**What you will do**. Report every line of the data that includes "brick".

[Data]

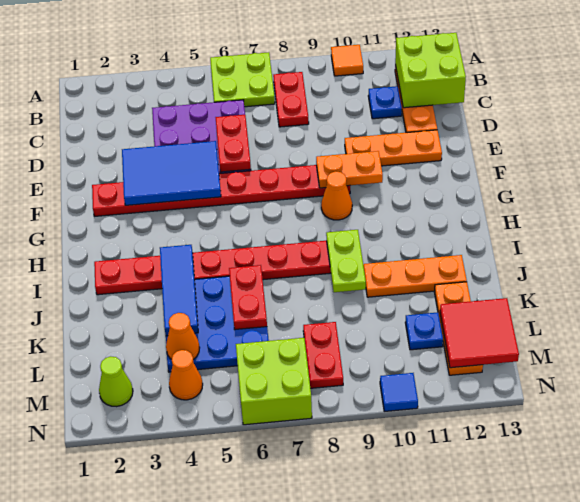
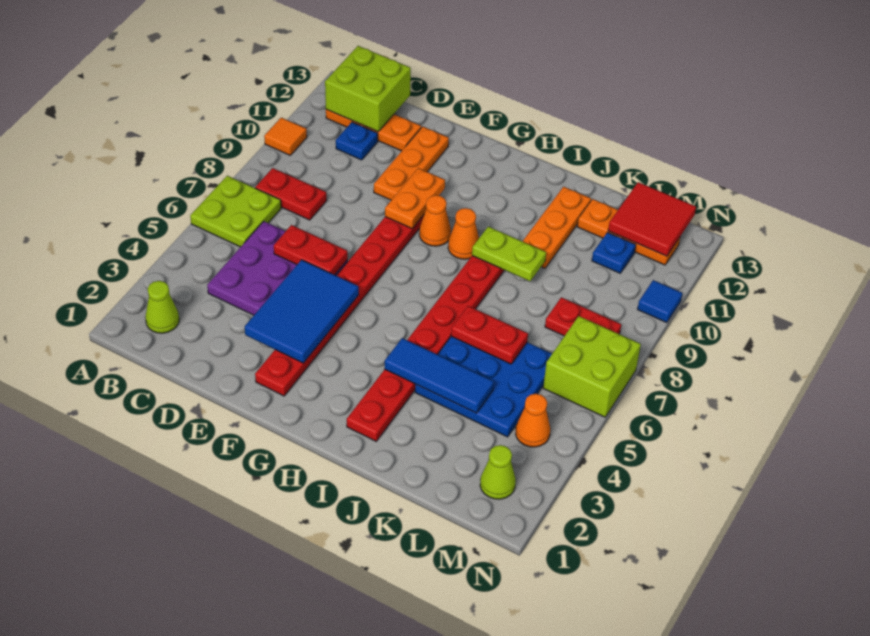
none -> lime cone B2 level 1
orange cone L4 level 2 -> orange cone H9 level 1

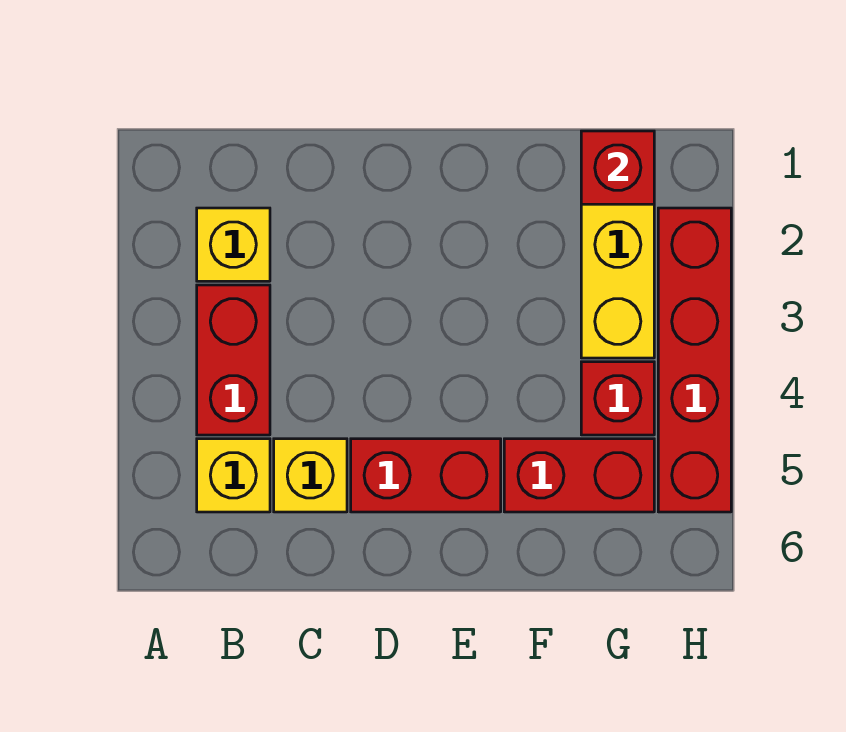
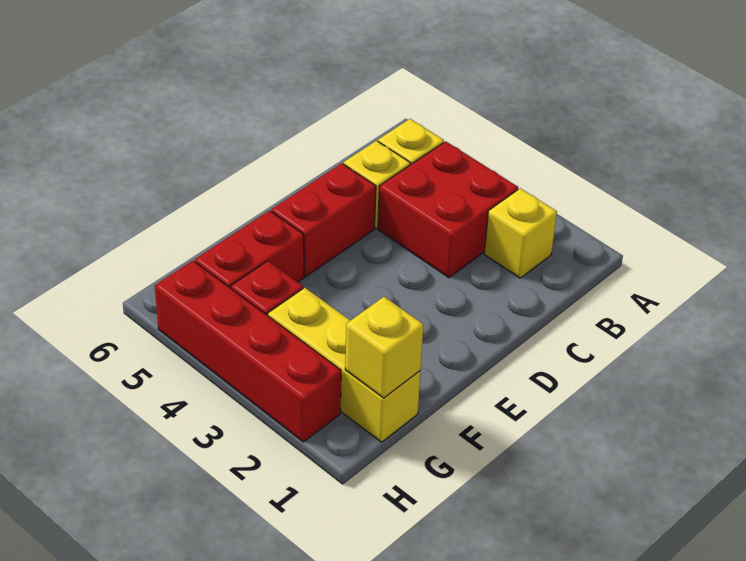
red brick B3:B4 level 1 -> red brick B3:C4 level 1
red brick G1 level 2 -> yellow brick G1 level 2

[/Data]

**Completed exercise**.
red brick B3:B4 level 1 -> red brick B3:C4 level 1
red brick G1 level 2 -> yellow brick G1 level 2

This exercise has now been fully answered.